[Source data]

====

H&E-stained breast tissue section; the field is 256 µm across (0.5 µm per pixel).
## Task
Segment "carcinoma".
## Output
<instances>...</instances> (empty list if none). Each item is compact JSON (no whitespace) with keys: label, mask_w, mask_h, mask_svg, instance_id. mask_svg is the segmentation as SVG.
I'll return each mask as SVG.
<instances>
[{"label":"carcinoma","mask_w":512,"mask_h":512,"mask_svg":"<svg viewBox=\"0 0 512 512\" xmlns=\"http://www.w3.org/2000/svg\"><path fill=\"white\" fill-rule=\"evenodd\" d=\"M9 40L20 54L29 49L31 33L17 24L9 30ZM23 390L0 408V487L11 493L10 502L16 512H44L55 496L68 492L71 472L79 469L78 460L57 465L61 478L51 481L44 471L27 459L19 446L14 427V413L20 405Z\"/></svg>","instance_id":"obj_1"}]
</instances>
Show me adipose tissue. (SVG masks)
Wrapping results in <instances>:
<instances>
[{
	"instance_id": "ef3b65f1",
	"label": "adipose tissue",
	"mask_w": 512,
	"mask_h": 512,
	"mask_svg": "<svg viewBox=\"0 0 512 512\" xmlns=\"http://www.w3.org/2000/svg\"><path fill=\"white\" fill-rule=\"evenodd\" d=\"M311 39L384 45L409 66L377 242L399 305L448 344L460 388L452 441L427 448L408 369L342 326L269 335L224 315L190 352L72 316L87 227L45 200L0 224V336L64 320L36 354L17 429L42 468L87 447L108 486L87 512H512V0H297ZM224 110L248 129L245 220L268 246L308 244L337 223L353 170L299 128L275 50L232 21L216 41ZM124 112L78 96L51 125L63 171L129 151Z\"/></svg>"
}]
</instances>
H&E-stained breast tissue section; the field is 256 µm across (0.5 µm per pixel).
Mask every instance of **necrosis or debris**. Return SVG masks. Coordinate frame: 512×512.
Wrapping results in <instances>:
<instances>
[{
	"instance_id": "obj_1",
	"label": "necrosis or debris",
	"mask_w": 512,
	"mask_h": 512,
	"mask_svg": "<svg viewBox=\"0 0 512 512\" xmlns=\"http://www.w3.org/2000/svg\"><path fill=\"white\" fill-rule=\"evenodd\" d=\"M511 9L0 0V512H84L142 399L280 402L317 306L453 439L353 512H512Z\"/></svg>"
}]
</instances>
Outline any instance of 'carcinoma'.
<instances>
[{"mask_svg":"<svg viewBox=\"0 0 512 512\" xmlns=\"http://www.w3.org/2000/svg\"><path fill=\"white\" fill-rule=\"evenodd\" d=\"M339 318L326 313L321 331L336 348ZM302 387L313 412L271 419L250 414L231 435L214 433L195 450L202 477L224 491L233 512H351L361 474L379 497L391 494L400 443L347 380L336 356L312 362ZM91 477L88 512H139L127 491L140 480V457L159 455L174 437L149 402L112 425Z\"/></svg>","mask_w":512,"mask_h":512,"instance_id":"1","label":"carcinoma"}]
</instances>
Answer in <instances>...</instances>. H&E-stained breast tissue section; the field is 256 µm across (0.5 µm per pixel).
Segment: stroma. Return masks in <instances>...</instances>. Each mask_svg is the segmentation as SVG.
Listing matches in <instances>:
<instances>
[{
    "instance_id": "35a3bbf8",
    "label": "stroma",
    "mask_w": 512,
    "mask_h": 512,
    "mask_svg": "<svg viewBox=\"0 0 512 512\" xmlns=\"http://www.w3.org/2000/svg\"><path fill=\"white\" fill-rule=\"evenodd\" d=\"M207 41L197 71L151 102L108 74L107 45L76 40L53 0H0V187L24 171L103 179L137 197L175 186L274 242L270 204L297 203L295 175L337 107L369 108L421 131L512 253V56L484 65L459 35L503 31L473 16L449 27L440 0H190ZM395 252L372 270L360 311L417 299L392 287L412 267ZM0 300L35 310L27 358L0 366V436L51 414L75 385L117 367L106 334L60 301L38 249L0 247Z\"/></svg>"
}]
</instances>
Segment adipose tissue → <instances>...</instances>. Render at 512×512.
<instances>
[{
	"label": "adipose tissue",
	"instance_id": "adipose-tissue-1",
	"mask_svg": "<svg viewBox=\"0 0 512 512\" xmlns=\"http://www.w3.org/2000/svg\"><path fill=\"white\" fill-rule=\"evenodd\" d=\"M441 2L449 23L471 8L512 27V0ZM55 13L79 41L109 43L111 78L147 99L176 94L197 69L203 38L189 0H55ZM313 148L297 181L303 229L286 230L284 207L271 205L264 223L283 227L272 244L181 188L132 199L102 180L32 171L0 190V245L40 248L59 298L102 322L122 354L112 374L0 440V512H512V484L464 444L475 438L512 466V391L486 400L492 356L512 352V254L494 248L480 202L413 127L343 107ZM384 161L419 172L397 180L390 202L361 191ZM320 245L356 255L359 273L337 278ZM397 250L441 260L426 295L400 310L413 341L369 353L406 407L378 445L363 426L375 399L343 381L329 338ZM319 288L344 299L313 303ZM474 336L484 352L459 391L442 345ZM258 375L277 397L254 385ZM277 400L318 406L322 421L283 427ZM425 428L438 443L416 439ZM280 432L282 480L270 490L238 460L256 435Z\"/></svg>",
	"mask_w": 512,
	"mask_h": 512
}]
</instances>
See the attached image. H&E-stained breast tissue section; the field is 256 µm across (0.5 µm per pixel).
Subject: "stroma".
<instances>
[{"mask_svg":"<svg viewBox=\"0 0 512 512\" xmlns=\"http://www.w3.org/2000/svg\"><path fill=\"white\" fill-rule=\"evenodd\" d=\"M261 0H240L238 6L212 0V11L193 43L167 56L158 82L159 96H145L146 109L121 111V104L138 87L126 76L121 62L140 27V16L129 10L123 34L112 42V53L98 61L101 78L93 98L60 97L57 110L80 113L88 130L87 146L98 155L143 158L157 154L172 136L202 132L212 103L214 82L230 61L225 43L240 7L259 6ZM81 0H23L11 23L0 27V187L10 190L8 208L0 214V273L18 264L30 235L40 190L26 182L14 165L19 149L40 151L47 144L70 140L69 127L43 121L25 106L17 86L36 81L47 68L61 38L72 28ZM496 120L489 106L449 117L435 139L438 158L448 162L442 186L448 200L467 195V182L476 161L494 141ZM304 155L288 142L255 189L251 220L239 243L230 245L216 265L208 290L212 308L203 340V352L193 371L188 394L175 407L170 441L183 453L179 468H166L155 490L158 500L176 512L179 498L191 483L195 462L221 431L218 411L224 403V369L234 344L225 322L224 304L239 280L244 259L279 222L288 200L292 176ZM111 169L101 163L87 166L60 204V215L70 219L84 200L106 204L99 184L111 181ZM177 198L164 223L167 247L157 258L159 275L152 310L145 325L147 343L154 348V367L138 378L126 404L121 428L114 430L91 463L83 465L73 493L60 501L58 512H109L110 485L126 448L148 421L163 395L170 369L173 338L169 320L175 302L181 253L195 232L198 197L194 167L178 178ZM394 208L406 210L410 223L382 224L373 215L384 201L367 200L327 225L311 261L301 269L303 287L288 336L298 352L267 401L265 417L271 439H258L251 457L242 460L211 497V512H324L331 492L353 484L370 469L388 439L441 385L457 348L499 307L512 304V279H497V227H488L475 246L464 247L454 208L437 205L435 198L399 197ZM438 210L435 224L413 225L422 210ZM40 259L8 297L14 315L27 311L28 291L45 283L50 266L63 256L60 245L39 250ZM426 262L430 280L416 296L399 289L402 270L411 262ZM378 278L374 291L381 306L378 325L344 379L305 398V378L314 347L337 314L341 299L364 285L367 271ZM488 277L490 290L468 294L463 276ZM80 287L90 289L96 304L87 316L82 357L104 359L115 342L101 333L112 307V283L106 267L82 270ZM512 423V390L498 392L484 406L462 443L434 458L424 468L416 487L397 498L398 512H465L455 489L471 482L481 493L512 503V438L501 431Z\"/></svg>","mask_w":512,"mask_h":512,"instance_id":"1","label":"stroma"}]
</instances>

====

Return, unchanged, the run of lines above that opens with the line containing "Outline any instance of 'carcinoma'." and closes with the line containing "Answer in <instances>...</instances>.". Include both.

Outline any instance of 'carcinoma'.
<instances>
[{"mask_svg":"<svg viewBox=\"0 0 512 512\" xmlns=\"http://www.w3.org/2000/svg\"><path fill=\"white\" fill-rule=\"evenodd\" d=\"M339 318L326 313L321 331L336 348ZM302 387L313 412L271 419L250 414L231 435L214 433L195 450L202 477L224 491L233 512H351L361 474L379 497L391 494L400 443L347 380L336 356L312 362ZM91 477L88 512H139L127 491L140 480V457L159 455L174 437L149 402L112 425Z\"/></svg>","mask_w":512,"mask_h":512,"instance_id":"1","label":"carcinoma"}]
</instances>
Answer in <instances>...</instances>. H&E-stained breast tissue section; the field is 256 µm across (0.5 µm per pixel).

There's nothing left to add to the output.